**What is needed:**
In full and word for word, print the data below.

**Information supplied:**
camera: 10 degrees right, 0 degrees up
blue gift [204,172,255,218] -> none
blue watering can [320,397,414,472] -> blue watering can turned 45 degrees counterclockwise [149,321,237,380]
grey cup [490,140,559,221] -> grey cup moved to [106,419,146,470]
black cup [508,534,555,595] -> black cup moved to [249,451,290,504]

**Exercise result:**
camera: 10 degrees right, 0 degrees up
blue gift [204,172,255,218] -> none
blue watering can [320,397,414,472] -> blue watering can turned 45 degrees counterclockwise [149,321,237,380]
grey cup [490,140,559,221] -> grey cup moved to [106,419,146,470]
black cup [508,534,555,595] -> black cup moved to [249,451,290,504]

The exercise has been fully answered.